## [What is required]
Reply with one number: the count of lines in the records below that hold "Hantel".

## [Colored object listings]
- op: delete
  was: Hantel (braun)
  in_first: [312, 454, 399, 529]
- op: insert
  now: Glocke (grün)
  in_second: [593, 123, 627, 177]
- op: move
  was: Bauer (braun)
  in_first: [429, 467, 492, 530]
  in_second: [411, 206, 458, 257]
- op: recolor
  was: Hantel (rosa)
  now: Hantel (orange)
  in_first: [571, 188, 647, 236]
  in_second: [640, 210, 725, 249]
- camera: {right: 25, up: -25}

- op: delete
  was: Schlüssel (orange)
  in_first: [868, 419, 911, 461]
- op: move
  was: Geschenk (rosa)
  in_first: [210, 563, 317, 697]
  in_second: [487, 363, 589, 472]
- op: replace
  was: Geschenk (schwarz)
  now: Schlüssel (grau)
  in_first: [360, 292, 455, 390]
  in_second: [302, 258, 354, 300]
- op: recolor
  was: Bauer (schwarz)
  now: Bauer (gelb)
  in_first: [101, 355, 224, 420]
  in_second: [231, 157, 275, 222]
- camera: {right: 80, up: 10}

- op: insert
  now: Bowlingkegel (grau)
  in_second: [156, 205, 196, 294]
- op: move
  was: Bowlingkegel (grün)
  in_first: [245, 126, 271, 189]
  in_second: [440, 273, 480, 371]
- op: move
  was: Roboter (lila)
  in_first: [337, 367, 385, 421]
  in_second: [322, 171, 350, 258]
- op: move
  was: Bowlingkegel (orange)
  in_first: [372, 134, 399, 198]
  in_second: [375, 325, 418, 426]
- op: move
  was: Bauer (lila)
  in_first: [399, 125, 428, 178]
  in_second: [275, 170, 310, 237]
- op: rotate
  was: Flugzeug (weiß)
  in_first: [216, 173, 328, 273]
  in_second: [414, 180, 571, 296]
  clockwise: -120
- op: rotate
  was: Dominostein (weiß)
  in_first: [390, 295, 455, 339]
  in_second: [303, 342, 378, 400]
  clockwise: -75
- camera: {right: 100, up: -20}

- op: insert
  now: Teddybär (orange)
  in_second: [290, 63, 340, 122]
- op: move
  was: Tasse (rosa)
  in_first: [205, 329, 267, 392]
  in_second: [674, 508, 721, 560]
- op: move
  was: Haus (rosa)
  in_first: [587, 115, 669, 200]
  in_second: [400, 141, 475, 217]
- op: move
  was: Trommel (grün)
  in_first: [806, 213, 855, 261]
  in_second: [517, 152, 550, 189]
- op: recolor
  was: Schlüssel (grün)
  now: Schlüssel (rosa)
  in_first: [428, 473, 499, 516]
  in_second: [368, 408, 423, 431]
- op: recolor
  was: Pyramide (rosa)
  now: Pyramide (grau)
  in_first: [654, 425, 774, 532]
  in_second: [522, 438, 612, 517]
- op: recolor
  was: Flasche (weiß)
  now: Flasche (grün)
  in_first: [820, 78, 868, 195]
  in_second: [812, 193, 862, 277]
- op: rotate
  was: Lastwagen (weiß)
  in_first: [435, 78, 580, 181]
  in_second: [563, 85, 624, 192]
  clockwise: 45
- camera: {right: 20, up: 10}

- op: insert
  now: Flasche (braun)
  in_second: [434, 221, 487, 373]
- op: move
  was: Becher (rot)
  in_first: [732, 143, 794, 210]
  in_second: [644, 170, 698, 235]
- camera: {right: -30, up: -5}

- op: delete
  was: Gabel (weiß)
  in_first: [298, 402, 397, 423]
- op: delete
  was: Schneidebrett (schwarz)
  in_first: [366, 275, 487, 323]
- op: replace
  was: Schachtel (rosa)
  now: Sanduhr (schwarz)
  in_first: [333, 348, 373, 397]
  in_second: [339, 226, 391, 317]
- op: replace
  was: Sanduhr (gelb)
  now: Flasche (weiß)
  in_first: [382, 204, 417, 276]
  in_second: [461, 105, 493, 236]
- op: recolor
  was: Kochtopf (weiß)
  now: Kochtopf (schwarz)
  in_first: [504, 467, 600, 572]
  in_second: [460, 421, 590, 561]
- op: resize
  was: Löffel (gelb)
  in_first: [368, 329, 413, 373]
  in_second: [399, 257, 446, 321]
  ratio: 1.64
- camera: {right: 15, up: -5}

## [Reply]
3